• _EXERCISE_:
Pull every line with "cheese" from the data below and copy it.

Items from a data source
◆ ◆ ◆ ◆ ◆

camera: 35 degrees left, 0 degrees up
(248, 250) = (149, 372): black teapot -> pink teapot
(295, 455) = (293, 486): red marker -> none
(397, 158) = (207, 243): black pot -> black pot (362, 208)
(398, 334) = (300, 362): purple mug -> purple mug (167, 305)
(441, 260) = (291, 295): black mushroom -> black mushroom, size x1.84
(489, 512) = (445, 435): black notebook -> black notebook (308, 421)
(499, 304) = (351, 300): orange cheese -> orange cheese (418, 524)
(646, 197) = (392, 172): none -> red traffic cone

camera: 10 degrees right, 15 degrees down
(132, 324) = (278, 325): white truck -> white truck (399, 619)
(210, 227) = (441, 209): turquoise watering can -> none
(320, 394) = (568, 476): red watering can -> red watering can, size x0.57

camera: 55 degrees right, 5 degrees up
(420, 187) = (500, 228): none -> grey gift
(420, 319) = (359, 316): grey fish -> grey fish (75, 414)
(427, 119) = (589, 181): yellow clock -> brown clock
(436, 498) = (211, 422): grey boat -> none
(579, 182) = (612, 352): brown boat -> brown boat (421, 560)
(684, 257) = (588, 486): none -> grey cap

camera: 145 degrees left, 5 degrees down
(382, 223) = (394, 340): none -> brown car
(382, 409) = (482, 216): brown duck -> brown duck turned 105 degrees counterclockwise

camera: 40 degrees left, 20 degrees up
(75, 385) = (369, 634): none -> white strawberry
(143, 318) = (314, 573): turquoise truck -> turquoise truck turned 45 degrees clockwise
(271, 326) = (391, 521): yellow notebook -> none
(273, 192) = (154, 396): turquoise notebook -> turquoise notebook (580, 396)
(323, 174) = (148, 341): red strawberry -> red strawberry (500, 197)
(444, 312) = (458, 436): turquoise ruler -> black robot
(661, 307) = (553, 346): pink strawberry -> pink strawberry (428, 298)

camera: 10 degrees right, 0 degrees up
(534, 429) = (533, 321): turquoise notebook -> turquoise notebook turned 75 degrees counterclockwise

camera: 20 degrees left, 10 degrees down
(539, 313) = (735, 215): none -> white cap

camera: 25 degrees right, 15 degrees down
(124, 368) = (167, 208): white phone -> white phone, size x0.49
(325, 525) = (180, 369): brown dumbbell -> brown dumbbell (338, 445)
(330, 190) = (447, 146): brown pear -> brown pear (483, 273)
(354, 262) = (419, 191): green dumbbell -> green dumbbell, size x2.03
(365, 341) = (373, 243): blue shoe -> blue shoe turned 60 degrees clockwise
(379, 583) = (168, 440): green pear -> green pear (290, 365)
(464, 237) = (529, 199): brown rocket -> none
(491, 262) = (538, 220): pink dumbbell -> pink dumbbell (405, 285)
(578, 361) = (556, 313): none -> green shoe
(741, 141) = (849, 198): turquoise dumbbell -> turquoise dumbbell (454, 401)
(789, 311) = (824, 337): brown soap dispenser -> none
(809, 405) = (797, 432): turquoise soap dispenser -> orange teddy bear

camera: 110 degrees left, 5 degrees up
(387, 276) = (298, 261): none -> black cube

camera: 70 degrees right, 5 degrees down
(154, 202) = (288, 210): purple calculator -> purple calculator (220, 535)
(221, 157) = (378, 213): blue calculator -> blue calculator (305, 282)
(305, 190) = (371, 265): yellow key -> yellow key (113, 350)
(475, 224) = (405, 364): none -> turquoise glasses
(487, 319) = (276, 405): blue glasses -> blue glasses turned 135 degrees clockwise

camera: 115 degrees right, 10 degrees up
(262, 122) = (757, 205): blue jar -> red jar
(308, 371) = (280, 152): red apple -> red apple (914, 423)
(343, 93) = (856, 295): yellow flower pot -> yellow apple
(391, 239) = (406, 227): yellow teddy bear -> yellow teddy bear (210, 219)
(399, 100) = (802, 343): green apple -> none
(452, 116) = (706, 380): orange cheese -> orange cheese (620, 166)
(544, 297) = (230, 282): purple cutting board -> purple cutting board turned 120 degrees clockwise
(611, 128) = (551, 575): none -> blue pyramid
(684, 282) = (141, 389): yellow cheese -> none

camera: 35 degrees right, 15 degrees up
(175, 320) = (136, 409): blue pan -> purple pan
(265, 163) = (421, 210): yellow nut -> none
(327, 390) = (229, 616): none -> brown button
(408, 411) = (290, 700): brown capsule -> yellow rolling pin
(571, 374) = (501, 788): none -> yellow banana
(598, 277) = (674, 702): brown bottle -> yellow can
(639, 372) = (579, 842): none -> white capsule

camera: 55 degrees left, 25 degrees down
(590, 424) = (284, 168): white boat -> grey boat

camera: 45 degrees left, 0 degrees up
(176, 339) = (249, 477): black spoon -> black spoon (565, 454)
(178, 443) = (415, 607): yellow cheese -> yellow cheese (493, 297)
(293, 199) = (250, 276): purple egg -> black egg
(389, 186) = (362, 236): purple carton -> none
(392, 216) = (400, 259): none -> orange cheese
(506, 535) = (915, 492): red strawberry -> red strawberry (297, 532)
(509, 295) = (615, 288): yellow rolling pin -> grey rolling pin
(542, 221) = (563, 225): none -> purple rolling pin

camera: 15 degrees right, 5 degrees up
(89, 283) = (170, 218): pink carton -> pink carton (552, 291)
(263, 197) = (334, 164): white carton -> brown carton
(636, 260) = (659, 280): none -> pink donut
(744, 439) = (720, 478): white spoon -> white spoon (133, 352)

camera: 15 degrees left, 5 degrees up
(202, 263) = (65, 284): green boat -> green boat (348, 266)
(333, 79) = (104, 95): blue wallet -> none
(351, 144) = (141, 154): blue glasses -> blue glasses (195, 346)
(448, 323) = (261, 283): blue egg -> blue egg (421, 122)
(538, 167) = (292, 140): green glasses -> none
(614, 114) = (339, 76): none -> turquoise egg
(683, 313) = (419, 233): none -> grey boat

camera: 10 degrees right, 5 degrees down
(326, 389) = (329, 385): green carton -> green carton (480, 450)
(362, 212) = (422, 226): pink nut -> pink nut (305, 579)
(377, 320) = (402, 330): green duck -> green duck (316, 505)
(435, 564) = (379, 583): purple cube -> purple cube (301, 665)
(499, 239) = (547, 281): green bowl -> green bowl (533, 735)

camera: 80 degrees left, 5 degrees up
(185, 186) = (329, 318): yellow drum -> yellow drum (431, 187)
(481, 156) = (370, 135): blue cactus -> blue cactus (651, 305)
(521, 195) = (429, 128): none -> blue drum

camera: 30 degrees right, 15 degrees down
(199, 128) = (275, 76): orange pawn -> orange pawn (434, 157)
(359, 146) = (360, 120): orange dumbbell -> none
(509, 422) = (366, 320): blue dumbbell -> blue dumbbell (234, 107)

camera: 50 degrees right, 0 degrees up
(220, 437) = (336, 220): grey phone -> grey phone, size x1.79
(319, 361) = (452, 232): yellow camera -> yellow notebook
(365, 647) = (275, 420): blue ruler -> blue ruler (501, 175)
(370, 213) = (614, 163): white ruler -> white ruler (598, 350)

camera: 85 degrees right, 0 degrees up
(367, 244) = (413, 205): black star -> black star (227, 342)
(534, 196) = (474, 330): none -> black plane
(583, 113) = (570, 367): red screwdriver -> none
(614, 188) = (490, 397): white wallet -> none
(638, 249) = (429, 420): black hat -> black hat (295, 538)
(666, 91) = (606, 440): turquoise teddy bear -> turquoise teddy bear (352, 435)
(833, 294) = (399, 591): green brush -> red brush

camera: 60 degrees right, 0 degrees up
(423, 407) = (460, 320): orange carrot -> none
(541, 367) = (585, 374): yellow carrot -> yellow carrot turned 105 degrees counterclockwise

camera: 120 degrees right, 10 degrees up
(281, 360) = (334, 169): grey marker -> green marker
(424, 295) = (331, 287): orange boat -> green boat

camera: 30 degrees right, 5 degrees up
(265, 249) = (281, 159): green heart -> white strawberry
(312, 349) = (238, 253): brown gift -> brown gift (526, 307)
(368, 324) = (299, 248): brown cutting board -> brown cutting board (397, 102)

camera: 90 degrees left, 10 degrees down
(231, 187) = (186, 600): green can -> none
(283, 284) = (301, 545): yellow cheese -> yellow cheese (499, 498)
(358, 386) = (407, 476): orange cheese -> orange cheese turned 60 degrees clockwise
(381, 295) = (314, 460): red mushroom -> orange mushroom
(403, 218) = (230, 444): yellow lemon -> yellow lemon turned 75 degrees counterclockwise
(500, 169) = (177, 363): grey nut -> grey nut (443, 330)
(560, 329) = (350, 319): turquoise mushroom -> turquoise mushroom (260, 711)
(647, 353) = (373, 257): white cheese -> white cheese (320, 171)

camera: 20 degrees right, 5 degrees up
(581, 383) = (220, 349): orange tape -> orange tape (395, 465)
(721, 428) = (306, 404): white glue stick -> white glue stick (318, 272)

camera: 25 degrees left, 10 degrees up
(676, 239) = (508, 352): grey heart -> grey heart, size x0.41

◆ ◆ ◆ ◆ ◆

• _YOUR RESPONSE_:
(499, 304) = (351, 300): orange cheese -> orange cheese (418, 524)
(452, 116) = (706, 380): orange cheese -> orange cheese (620, 166)
(684, 282) = (141, 389): yellow cheese -> none
(178, 443) = (415, 607): yellow cheese -> yellow cheese (493, 297)
(392, 216) = (400, 259): none -> orange cheese
(283, 284) = (301, 545): yellow cheese -> yellow cheese (499, 498)
(358, 386) = (407, 476): orange cheese -> orange cheese turned 60 degrees clockwise
(647, 353) = (373, 257): white cheese -> white cheese (320, 171)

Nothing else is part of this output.